**The input**
::::
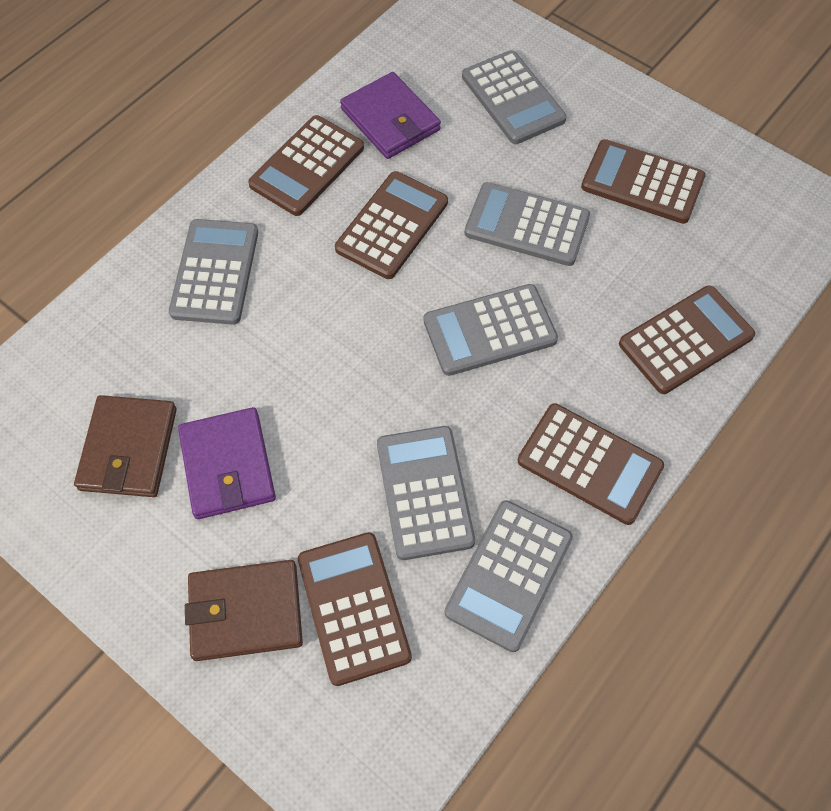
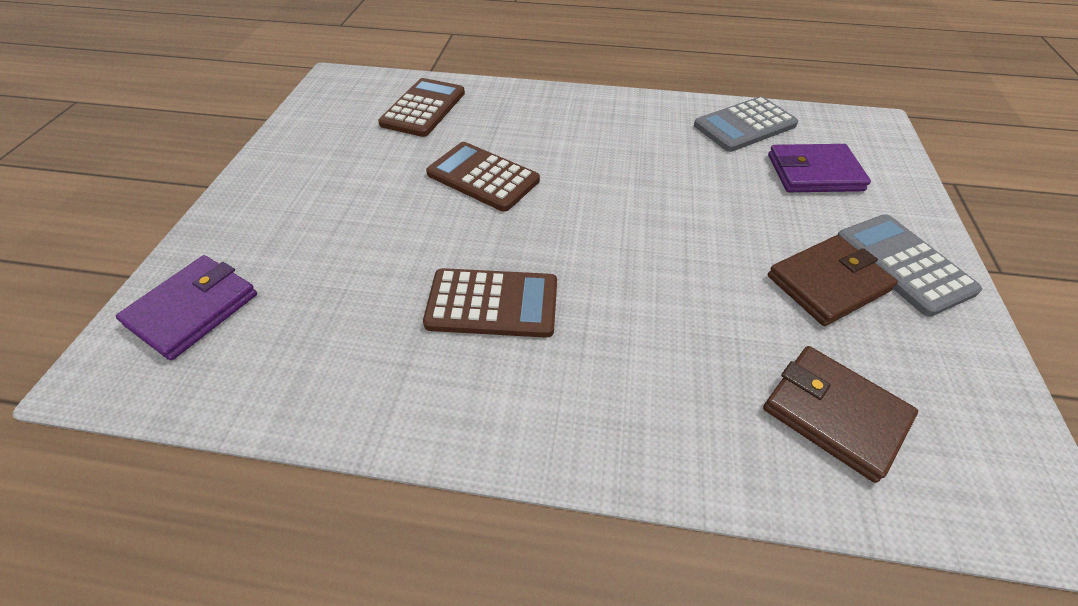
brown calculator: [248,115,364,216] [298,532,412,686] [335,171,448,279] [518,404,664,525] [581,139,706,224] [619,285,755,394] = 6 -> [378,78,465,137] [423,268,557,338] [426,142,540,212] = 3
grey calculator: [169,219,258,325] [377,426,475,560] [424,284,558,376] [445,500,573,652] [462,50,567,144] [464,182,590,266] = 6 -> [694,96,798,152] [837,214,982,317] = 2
::::
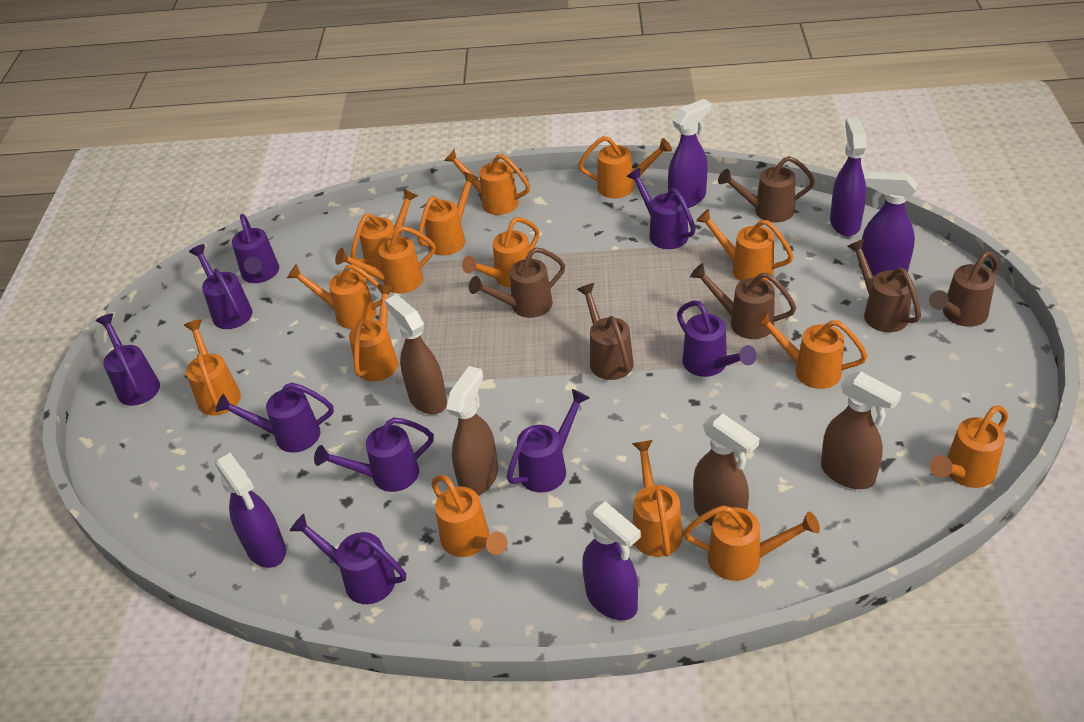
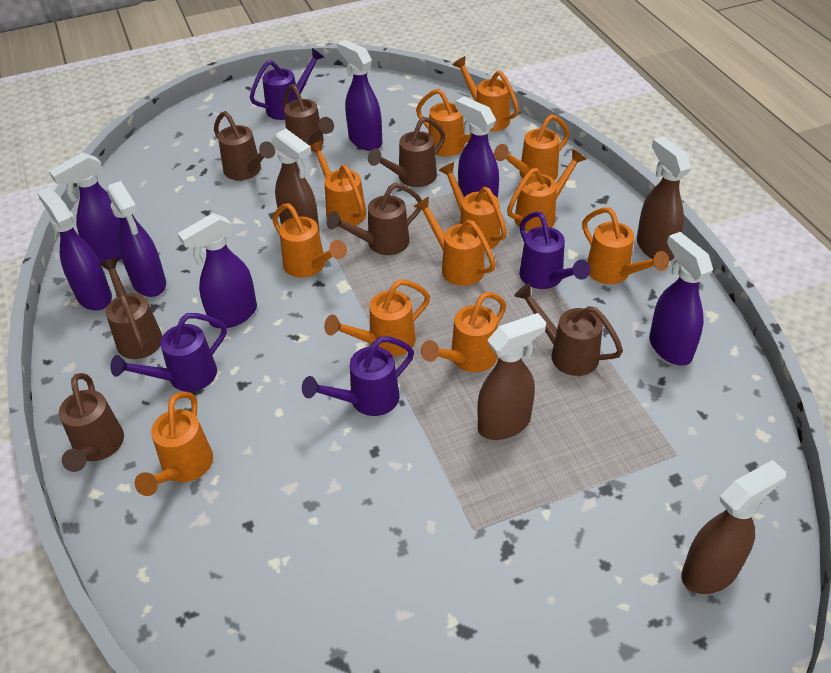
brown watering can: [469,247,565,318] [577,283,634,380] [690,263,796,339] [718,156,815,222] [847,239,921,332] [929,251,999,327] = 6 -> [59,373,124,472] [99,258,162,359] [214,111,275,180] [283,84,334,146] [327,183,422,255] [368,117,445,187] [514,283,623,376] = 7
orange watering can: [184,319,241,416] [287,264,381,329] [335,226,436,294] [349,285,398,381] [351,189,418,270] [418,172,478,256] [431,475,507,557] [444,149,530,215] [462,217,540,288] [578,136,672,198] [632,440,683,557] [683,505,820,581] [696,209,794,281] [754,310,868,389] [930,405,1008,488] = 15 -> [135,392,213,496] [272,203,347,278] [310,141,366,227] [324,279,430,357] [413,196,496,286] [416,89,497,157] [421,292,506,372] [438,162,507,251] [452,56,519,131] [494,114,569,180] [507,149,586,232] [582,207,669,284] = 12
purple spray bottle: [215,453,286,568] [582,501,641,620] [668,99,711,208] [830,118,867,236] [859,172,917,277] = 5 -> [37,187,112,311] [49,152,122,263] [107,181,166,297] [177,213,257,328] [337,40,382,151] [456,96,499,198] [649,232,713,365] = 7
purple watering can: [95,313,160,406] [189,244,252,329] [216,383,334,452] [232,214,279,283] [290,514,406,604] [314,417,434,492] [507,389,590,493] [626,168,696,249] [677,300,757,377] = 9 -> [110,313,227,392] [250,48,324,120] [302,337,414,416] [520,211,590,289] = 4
::::
**Brief**
Every line that contains the string "brown" should be copied from the records.

**Result**
brown calculator: [248,115,364,216] [298,532,412,686] [335,171,448,279] [518,404,664,525] [581,139,706,224] [619,285,755,394] = 6 -> [378,78,465,137] [423,268,557,338] [426,142,540,212] = 3
brown watering can: [469,247,565,318] [577,283,634,380] [690,263,796,339] [718,156,815,222] [847,239,921,332] [929,251,999,327] = 6 -> [59,373,124,472] [99,258,162,359] [214,111,275,180] [283,84,334,146] [327,183,422,255] [368,117,445,187] [514,283,623,376] = 7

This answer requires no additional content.